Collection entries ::
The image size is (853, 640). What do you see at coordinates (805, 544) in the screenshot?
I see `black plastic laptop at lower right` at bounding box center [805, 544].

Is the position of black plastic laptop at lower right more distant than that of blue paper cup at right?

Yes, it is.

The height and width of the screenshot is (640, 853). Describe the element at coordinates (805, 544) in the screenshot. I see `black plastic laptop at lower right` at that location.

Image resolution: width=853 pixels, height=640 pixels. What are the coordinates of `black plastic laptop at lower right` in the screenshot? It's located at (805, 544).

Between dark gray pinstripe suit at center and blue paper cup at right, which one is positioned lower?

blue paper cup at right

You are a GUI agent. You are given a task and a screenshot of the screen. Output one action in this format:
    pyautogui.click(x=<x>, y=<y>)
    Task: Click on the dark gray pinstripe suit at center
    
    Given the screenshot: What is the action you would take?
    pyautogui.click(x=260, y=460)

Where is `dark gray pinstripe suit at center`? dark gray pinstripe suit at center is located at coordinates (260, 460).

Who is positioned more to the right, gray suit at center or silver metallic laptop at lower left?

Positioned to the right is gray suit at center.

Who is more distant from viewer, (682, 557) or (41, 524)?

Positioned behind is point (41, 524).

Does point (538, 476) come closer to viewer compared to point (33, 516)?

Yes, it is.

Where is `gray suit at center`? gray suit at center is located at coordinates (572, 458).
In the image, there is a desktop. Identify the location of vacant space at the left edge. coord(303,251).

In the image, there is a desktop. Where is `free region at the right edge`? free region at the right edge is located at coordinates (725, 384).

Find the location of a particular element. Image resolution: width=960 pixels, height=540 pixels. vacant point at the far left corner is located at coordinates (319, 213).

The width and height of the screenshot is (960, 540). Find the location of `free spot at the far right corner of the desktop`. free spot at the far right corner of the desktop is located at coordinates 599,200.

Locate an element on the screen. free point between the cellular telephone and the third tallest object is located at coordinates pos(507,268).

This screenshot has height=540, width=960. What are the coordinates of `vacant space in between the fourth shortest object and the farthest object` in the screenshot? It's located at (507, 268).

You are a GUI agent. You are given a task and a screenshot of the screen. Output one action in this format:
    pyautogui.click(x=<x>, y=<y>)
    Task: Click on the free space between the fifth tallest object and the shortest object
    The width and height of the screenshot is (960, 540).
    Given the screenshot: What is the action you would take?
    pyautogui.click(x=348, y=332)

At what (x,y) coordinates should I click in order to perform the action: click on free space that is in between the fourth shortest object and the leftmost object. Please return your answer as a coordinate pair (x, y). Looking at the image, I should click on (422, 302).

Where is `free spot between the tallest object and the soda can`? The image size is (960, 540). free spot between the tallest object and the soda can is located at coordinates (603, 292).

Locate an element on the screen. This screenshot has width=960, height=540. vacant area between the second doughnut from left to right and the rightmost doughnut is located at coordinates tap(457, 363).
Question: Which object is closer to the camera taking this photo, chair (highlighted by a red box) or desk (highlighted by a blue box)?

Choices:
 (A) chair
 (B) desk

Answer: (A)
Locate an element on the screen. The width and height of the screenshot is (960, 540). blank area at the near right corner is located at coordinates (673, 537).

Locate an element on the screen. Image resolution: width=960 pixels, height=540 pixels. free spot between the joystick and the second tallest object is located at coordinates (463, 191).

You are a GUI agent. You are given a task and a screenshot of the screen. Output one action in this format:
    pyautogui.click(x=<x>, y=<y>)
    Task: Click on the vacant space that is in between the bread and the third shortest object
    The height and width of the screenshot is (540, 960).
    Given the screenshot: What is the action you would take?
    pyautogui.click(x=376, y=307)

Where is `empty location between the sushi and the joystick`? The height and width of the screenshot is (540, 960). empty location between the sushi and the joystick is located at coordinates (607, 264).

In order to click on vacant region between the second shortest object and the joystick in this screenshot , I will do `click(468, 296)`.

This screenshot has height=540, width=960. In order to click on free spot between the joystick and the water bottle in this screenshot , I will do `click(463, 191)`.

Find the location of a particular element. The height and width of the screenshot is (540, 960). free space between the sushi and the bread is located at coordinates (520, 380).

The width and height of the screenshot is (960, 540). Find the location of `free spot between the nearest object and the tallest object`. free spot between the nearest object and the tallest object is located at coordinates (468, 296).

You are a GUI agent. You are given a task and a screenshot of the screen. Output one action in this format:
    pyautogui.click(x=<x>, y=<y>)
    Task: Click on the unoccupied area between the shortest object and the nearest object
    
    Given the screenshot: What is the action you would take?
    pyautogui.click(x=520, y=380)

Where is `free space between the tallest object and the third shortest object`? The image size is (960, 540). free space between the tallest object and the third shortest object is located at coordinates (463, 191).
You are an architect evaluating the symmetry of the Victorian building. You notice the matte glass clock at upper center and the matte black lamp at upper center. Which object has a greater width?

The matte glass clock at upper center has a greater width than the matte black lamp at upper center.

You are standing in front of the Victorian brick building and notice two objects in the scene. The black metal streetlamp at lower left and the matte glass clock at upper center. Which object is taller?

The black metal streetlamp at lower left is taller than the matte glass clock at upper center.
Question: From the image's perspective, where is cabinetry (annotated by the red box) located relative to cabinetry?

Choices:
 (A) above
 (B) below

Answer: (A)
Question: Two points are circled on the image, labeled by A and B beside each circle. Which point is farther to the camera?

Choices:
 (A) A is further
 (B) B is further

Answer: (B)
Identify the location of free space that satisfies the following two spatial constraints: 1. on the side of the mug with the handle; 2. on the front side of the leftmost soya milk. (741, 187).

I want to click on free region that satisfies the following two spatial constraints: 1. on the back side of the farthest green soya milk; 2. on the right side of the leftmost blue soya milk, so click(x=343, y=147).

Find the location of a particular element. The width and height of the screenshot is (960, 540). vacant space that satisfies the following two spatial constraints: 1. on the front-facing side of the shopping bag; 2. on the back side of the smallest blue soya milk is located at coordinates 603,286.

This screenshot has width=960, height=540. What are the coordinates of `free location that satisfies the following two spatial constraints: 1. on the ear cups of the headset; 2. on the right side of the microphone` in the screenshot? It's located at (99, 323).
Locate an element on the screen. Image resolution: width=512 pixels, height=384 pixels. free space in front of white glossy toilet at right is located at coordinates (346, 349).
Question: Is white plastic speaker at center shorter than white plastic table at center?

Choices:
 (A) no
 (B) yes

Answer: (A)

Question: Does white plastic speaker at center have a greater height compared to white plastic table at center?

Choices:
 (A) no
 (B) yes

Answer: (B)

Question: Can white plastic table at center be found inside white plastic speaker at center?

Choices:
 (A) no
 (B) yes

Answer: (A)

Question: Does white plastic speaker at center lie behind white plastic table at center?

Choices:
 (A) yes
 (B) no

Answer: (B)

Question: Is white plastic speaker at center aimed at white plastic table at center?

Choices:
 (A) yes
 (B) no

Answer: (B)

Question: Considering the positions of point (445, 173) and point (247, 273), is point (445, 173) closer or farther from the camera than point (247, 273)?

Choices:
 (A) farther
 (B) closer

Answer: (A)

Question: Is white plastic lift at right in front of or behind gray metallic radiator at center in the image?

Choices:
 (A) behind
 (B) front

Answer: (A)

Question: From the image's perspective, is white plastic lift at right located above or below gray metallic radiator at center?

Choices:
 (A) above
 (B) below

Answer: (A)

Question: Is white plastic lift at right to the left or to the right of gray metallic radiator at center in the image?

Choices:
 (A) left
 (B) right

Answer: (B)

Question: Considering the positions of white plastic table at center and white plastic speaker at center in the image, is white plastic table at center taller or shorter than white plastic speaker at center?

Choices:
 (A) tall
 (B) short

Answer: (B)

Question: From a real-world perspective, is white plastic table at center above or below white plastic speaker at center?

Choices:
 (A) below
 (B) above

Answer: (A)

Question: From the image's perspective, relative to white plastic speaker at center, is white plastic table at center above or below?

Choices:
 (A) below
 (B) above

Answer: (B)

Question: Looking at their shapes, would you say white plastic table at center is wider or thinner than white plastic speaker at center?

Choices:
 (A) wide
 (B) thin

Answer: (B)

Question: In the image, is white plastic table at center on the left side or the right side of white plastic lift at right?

Problem :: Rewrite the data from the line with "Question: Does white plastic speaker at center have" to the line with "Question: Is white plastic lift at right in", swapping "white plastic speaker at center" for "gray plastic speaker at center" and leaving everything else unchanged.

Response to this task ::
Question: Does gray plastic speaker at center have a greater height compared to white plastic table at center?

Choices:
 (A) no
 (B) yes

Answer: (B)

Question: Can white plastic table at center be found inside gray plastic speaker at center?

Choices:
 (A) no
 (B) yes

Answer: (A)

Question: Does gray plastic speaker at center lie behind white plastic table at center?

Choices:
 (A) yes
 (B) no

Answer: (B)

Question: Is gray plastic speaker at center aimed at white plastic table at center?

Choices:
 (A) yes
 (B) no

Answer: (B)

Question: Considering the positions of point (445, 173) and point (247, 273), is point (445, 173) closer or farther from the camera than point (247, 273)?

Choices:
 (A) farther
 (B) closer

Answer: (A)

Question: Is white plastic lift at right in front of or behind gray metallic radiator at center in the image?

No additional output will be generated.